> _Records drawn from a dataset_:
----------

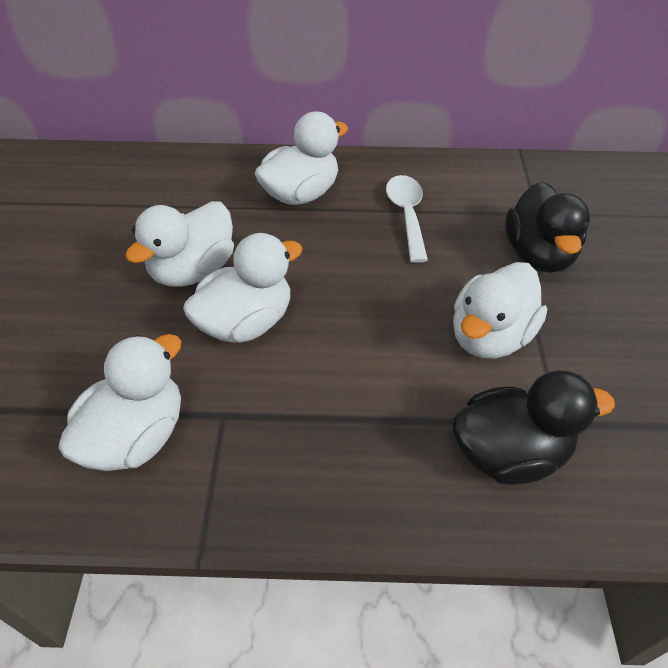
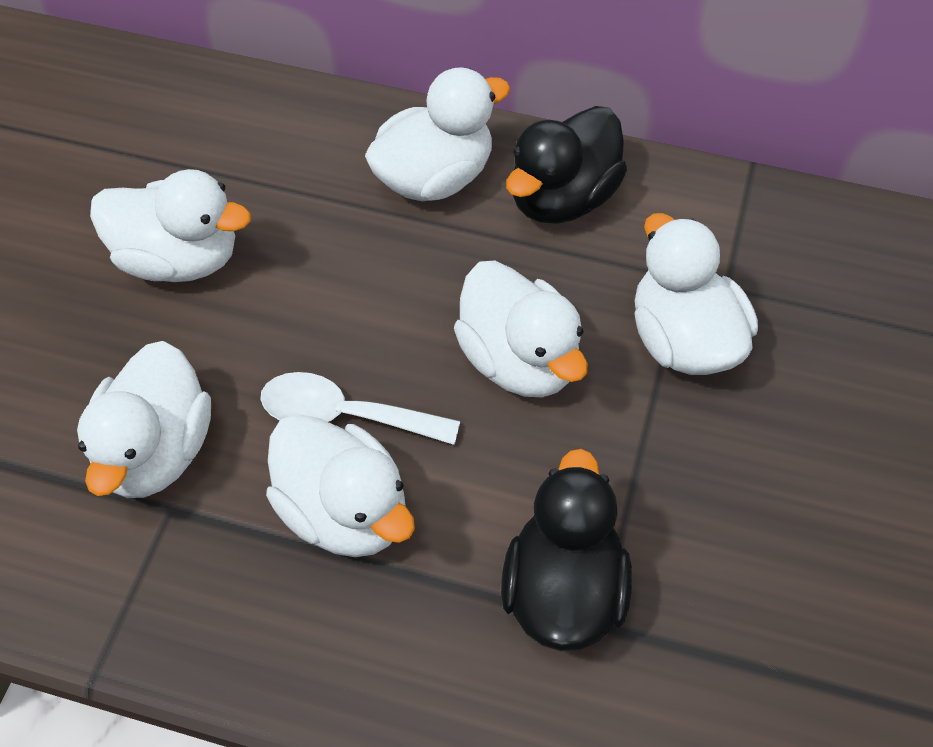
white duck: 5 -> 6

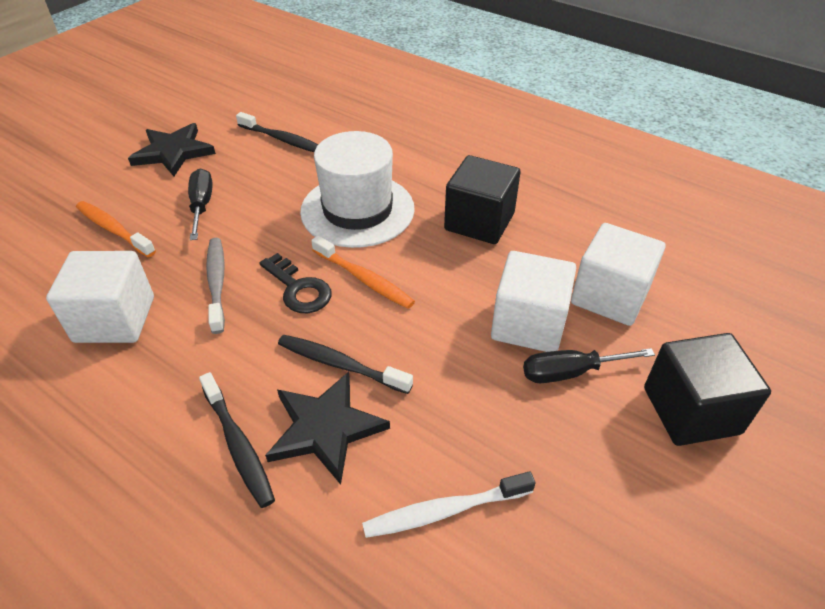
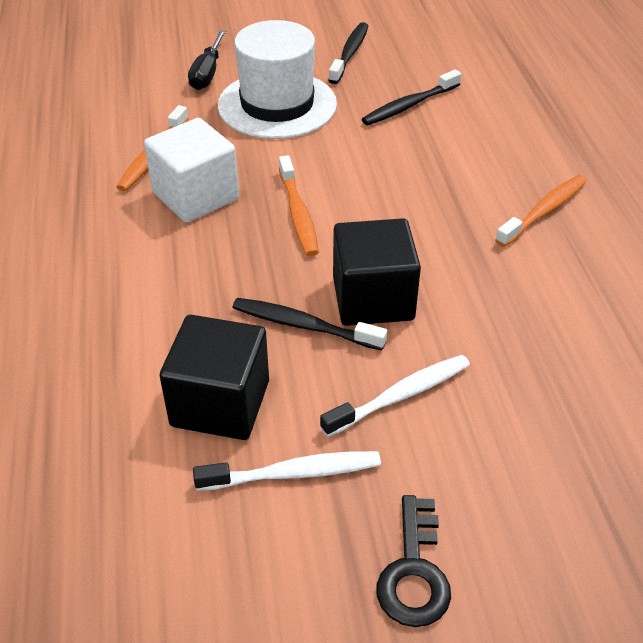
black screwdriver: 2 -> 1
black star: 2 -> 0
grey toothbrush: 1 -> 0
orange toothbrush: 2 -> 3
white cube: 3 -> 1
white toothbrush: 1 -> 2

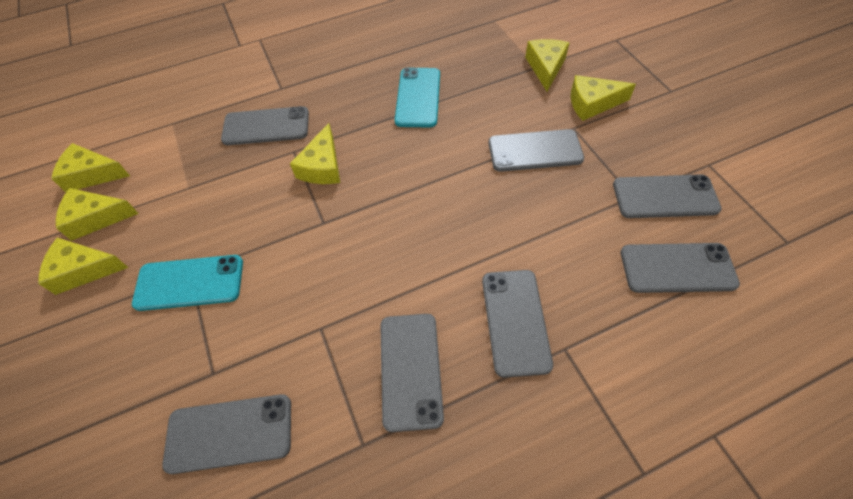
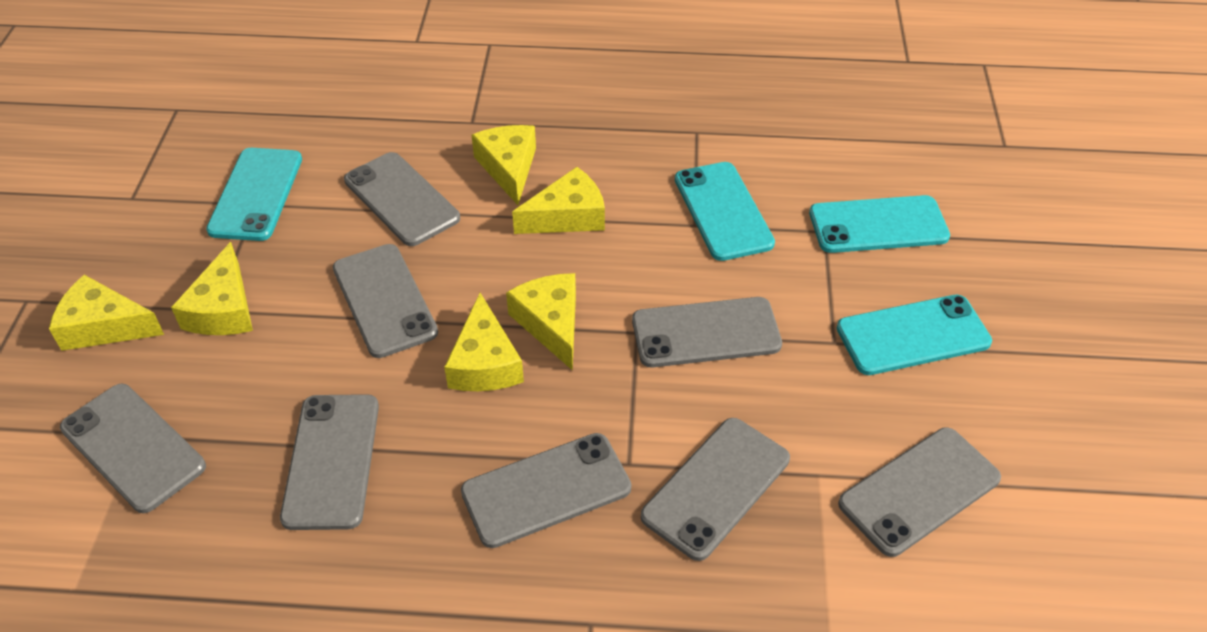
grey phone: 7 -> 8
turquoise phone: 2 -> 4

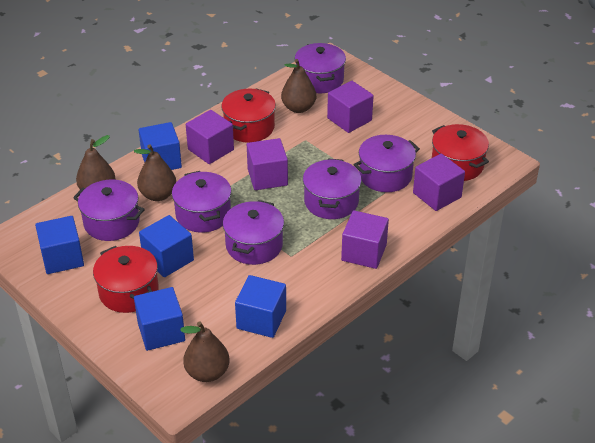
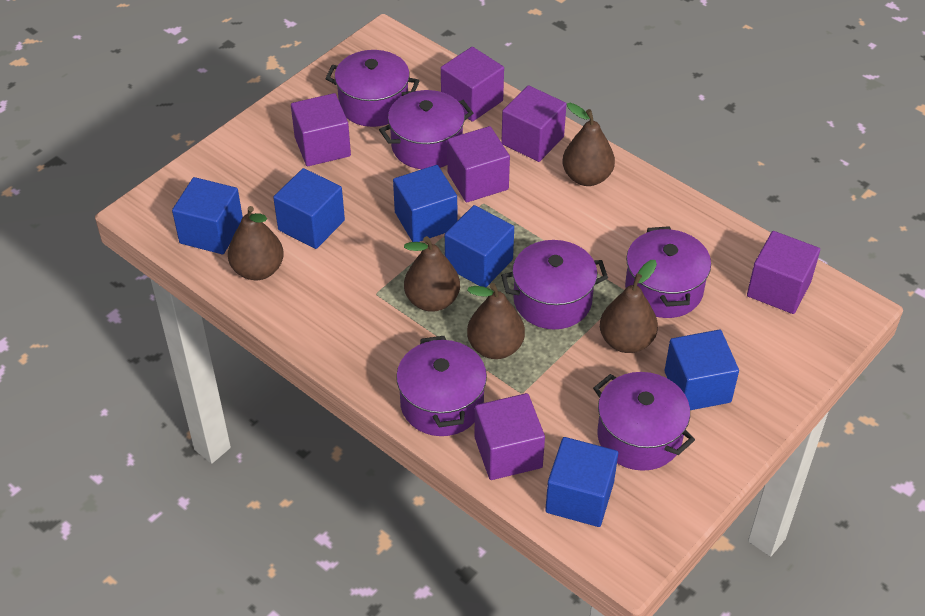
blue cube: 5 -> 6
brown pear: 4 -> 5
purple cube: 5 -> 6
red pot: 3 -> 0

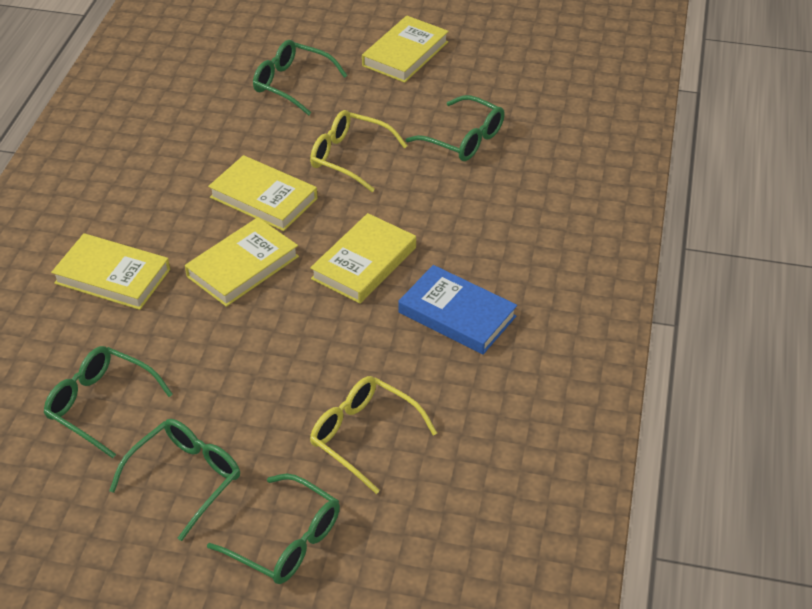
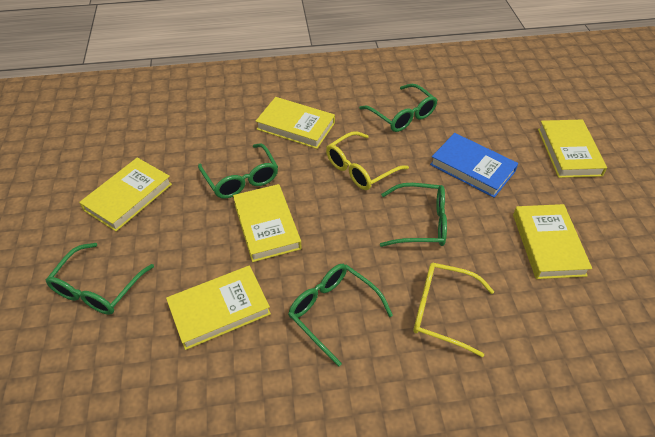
yellow book: 5 -> 6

----------

> _Aim of the exercise_:
Copy exactly the lines that run from the line containing "brown pear: 4 -> 5" to the end of the data above, keeping both end lines and leaving out all pictures.

> _Response_:
brown pear: 4 -> 5
purple cube: 5 -> 6
red pot: 3 -> 0

yellow book: 5 -> 6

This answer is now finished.